From the records, pick out and copy each line containing "KEYS".

#### [EXERCISE MATERIAL]
----

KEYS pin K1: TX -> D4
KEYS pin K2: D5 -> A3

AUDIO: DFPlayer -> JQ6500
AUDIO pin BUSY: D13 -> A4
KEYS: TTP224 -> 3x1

----

#### [WRITTEN SOLUTION]
KEYS pin K1: TX -> D4
KEYS pin K2: D5 -> A3
KEYS: TTP224 -> 3x1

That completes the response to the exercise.